◆ **PROBLEM**
Restate word for word the lines in the listing below, starting at the line containing "OLED pin SDA: 9 -> MI" and ending at the line containing "PIR1 pin VCC: 5V -> 3V3", both included; leave out the rest.
Segment Start: RECORD EXCERPTS
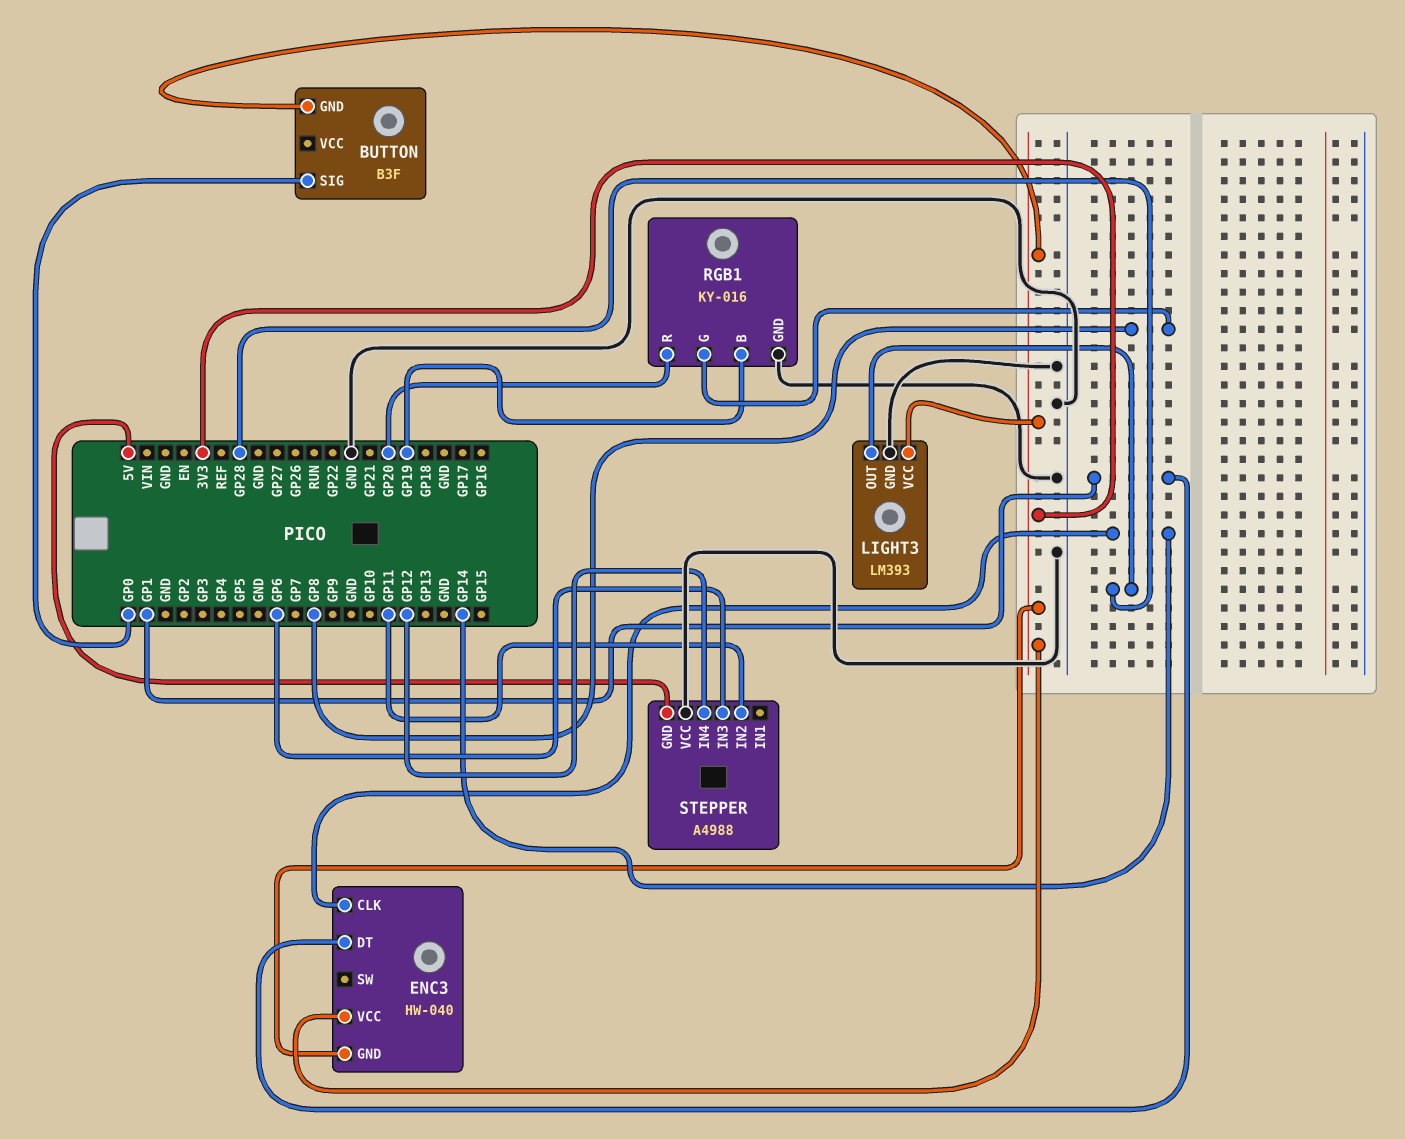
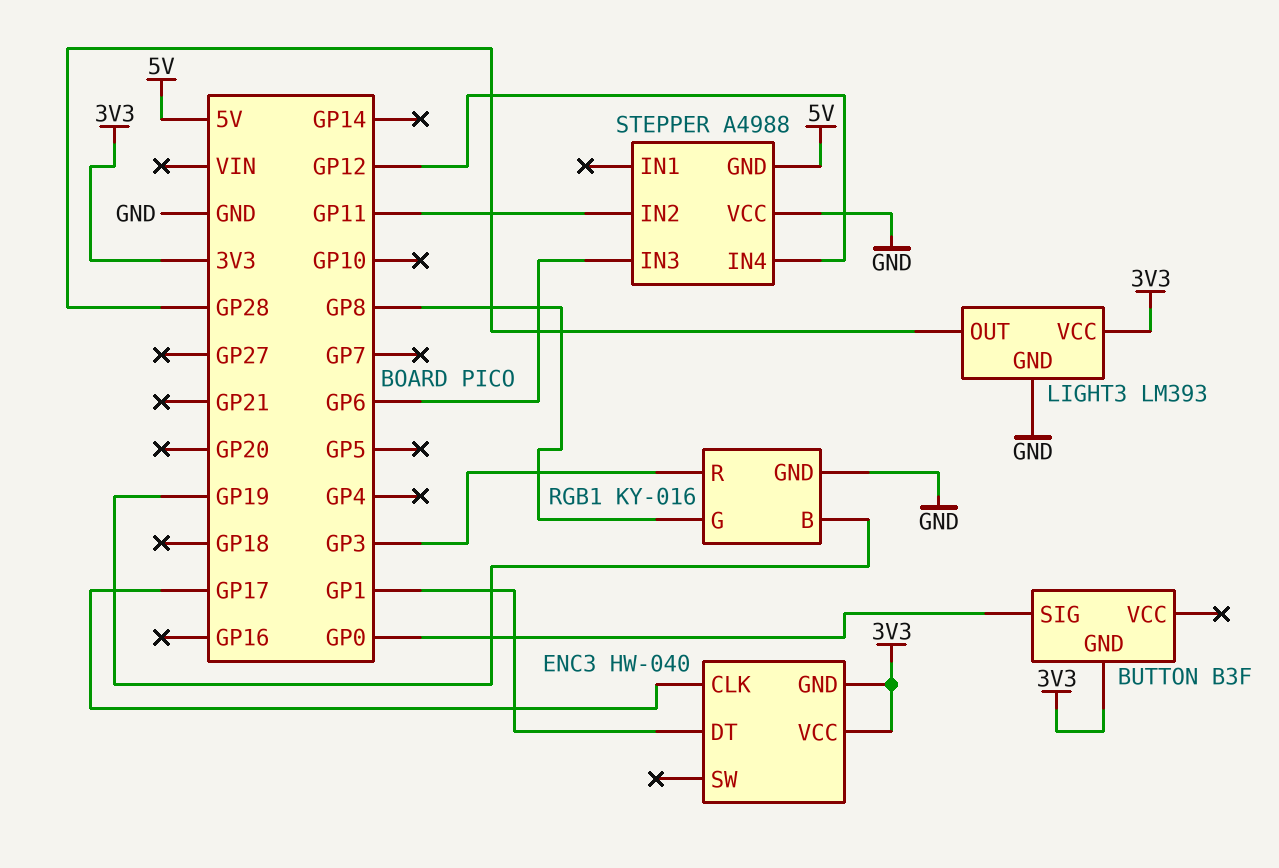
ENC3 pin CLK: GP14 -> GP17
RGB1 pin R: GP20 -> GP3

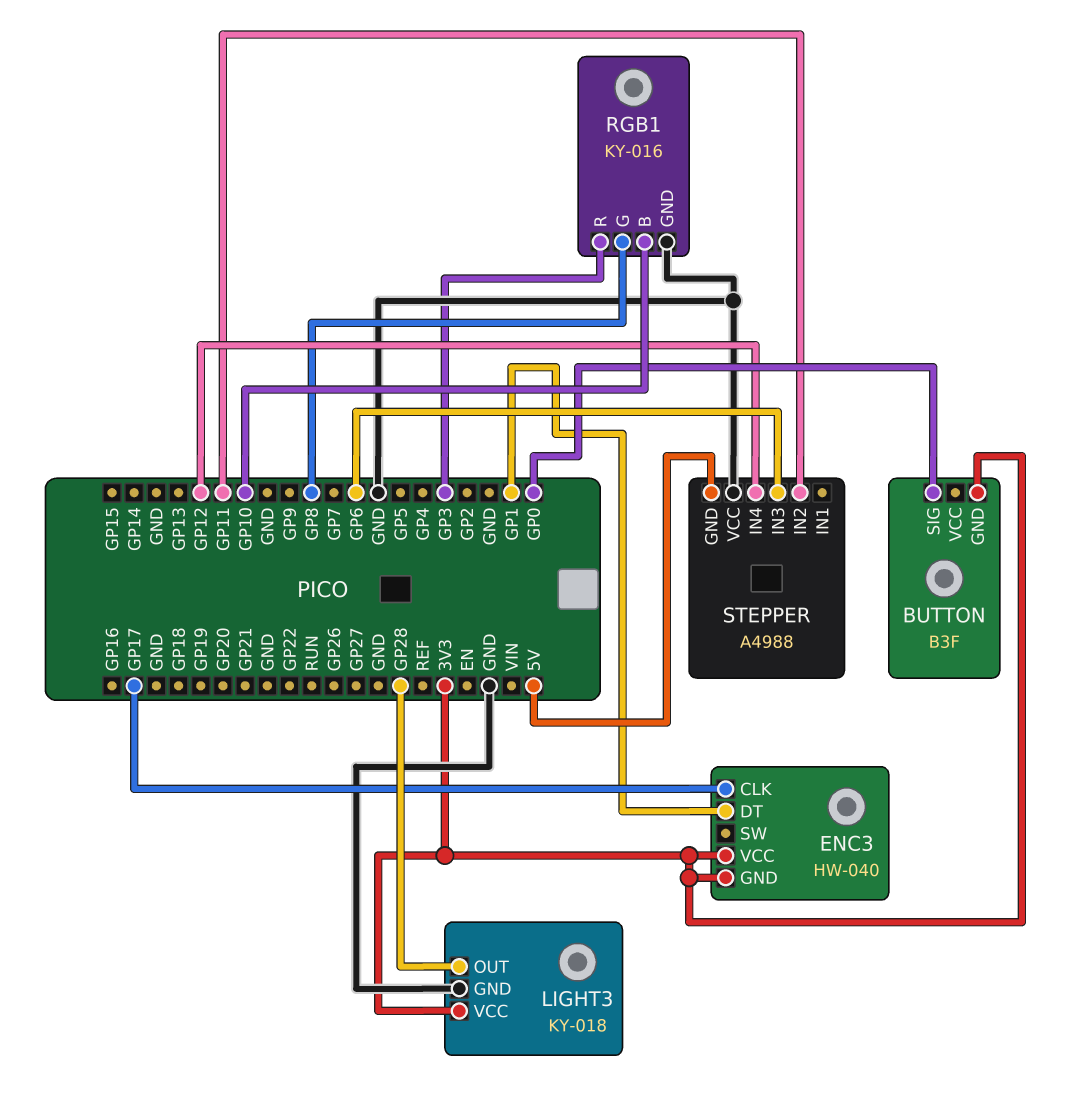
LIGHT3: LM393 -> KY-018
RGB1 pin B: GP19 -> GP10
Segment End: RECORD EXCERPTS
Segment Start: RECORD EXCERPTS
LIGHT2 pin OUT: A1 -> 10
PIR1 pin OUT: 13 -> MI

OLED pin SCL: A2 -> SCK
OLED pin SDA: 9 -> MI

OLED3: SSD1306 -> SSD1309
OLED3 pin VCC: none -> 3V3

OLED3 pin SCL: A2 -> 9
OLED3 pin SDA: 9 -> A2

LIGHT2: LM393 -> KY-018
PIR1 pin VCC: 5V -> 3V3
Segment End: RECORD EXCERPTS
◆ **ANSWER SPACE**
OLED pin SDA: 9 -> MI

OLED3: SSD1306 -> SSD1309
OLED3 pin VCC: none -> 3V3

OLED3 pin SCL: A2 -> 9
OLED3 pin SDA: 9 -> A2

LIGHT2: LM393 -> KY-018
PIR1 pin VCC: 5V -> 3V3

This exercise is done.